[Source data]
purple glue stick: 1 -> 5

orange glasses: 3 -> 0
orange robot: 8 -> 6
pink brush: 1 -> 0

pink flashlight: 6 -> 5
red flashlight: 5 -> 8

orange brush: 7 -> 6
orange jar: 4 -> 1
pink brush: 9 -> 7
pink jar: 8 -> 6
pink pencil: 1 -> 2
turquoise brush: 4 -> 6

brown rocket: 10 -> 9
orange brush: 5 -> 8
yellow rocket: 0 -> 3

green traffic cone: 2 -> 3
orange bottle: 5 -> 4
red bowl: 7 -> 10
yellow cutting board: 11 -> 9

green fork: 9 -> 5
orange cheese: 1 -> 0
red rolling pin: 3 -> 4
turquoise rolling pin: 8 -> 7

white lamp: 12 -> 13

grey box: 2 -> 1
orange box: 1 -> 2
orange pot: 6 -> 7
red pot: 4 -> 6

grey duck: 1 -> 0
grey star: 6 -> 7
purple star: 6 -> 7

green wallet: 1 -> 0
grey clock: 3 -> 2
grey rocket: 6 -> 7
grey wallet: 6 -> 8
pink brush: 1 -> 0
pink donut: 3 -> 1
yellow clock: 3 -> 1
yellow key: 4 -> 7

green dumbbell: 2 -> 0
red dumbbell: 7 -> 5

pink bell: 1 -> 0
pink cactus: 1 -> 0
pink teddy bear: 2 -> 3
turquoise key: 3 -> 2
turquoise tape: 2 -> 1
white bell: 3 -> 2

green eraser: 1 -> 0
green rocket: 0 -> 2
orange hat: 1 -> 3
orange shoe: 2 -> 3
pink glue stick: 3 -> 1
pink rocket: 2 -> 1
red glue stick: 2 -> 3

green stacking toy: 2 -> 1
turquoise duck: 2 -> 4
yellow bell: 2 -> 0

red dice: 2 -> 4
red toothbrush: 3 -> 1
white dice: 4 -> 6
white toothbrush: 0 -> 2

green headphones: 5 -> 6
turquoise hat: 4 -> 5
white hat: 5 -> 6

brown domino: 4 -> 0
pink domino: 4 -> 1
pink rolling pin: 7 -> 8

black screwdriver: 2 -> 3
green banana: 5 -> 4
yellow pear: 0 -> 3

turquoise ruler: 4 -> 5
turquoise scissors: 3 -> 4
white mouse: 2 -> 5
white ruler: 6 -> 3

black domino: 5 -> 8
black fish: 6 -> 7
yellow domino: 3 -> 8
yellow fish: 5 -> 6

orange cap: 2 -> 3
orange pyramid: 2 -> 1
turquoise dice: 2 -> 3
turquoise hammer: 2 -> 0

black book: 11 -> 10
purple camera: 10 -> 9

(Problem description):
In the data above, retype exactly and only the lines between the one holding "grey duck: 1 -> 0" and the one holding "white bell: 3 -> 2", inclusive.

(Exercise response):
grey duck: 1 -> 0
grey star: 6 -> 7
purple star: 6 -> 7

green wallet: 1 -> 0
grey clock: 3 -> 2
grey rocket: 6 -> 7
grey wallet: 6 -> 8
pink brush: 1 -> 0
pink donut: 3 -> 1
yellow clock: 3 -> 1
yellow key: 4 -> 7

green dumbbell: 2 -> 0
red dumbbell: 7 -> 5

pink bell: 1 -> 0
pink cactus: 1 -> 0
pink teddy bear: 2 -> 3
turquoise key: 3 -> 2
turquoise tape: 2 -> 1
white bell: 3 -> 2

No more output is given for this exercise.